Repeat the entries word for word. Leave nothing out.

****

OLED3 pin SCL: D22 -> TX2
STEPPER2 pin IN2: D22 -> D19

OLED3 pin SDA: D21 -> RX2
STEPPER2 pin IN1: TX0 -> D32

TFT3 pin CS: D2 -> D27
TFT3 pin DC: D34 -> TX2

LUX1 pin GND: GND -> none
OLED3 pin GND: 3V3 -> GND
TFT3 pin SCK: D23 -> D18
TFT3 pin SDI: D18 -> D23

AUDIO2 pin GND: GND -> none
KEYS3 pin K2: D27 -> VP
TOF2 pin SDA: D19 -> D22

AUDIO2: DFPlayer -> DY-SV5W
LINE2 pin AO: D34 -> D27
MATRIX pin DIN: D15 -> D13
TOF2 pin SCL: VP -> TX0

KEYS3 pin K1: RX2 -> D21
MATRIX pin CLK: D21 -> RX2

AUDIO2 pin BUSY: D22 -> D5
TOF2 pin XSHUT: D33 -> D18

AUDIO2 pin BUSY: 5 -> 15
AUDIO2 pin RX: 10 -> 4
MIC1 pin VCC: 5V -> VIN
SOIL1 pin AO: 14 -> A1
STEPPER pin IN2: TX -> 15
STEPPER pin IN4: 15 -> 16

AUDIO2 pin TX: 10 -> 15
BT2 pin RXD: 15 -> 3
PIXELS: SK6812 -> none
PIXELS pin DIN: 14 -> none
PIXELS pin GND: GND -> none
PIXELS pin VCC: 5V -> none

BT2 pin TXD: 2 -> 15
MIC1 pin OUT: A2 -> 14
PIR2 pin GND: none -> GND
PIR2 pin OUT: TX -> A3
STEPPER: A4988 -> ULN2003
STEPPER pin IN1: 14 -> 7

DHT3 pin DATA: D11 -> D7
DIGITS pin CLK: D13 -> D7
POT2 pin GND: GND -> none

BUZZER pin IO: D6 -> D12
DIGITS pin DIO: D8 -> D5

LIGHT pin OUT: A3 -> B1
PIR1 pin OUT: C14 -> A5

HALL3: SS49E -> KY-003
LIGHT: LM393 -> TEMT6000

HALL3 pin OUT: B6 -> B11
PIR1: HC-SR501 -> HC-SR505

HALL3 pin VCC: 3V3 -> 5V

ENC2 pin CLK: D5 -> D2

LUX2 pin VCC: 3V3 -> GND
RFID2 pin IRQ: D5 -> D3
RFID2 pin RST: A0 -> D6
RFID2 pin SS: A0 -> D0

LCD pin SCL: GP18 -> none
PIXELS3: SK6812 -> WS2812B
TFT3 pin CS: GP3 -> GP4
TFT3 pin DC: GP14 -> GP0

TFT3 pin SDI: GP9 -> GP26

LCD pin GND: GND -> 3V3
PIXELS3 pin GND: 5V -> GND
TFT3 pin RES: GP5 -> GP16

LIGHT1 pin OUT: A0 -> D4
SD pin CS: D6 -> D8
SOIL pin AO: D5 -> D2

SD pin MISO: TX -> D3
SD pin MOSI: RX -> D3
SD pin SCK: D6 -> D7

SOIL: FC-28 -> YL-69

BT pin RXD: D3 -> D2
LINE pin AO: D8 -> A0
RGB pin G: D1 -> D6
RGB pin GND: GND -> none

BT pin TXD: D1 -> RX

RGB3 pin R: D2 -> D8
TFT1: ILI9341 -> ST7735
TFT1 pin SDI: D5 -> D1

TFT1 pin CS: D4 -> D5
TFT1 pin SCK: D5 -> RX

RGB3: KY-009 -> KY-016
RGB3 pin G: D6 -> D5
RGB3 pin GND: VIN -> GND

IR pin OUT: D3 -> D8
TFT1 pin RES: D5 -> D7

****

**OUTPUT BELOW**
OLED3 pin SCL: D22 -> TX2
STEPPER2 pin IN2: D22 -> D19

OLED3 pin SDA: D21 -> RX2
STEPPER2 pin IN1: TX0 -> D32

TFT3 pin CS: D2 -> D27
TFT3 pin DC: D34 -> TX2

LUX1 pin GND: GND -> none
OLED3 pin GND: 3V3 -> GND
TFT3 pin SCK: D23 -> D18
TFT3 pin SDI: D18 -> D23

AUDIO2 pin GND: GND -> none
KEYS3 pin K2: D27 -> VP
TOF2 pin SDA: D19 -> D22

AUDIO2: DFPlayer -> DY-SV5W
LINE2 pin AO: D34 -> D27
MATRIX pin DIN: D15 -> D13
TOF2 pin SCL: VP -> TX0

KEYS3 pin K1: RX2 -> D21
MATRIX pin CLK: D21 -> RX2

AUDIO2 pin BUSY: D22 -> D5
TOF2 pin XSHUT: D33 -> D18

AUDIO2 pin BUSY: 5 -> 15
AUDIO2 pin RX: 10 -> 4
MIC1 pin VCC: 5V -> VIN
SOIL1 pin AO: 14 -> A1
STEPPER pin IN2: TX -> 15
STEPPER pin IN4: 15 -> 16

AUDIO2 pin TX: 10 -> 15
BT2 pin RXD: 15 -> 3
PIXELS: SK6812 -> none
PIXELS pin DIN: 14 -> none
PIXELS pin GND: GND -> none
PIXELS pin VCC: 5V -> none

BT2 pin TXD: 2 -> 15
MIC1 pin OUT: A2 -> 14
PIR2 pin GND: none -> GND
PIR2 pin OUT: TX -> A3
STEPPER: A4988 -> ULN2003
STEPPER pin IN1: 14 -> 7

DHT3 pin DATA: D11 -> D7
DIGITS pin CLK: D13 -> D7
POT2 pin GND: GND -> none

BUZZER pin IO: D6 -> D12
DIGITS pin DIO: D8 -> D5

LIGHT pin OUT: A3 -> B1
PIR1 pin OUT: C14 -> A5

HALL3: SS49E -> KY-003
LIGHT: LM393 -> TEMT6000

HALL3 pin OUT: B6 -> B11
PIR1: HC-SR501 -> HC-SR505

HALL3 pin VCC: 3V3 -> 5V

ENC2 pin CLK: D5 -> D2

LUX2 pin VCC: 3V3 -> GND
RFID2 pin IRQ: D5 -> D3
RFID2 pin RST: A0 -> D6
RFID2 pin SS: A0 -> D0

LCD pin SCL: GP18 -> none
PIXELS3: SK6812 -> WS2812B
TFT3 pin CS: GP3 -> GP4
TFT3 pin DC: GP14 -> GP0

TFT3 pin SDI: GP9 -> GP26

LCD pin GND: GND -> 3V3
PIXELS3 pin GND: 5V -> GND
TFT3 pin RES: GP5 -> GP16

LIGHT1 pin OUT: A0 -> D4
SD pin CS: D6 -> D8
SOIL pin AO: D5 -> D2

SD pin MISO: TX -> D3
SD pin MOSI: RX -> D3
SD pin SCK: D6 -> D7

SOIL: FC-28 -> YL-69

BT pin RXD: D3 -> D2
LINE pin AO: D8 -> A0
RGB pin G: D1 -> D6
RGB pin GND: GND -> none

BT pin TXD: D1 -> RX

RGB3 pin R: D2 -> D8
TFT1: ILI9341 -> ST7735
TFT1 pin SDI: D5 -> D1

TFT1 pin CS: D4 -> D5
TFT1 pin SCK: D5 -> RX

RGB3: KY-009 -> KY-016
RGB3 pin G: D6 -> D5
RGB3 pin GND: VIN -> GND

IR pin OUT: D3 -> D8
TFT1 pin RES: D5 -> D7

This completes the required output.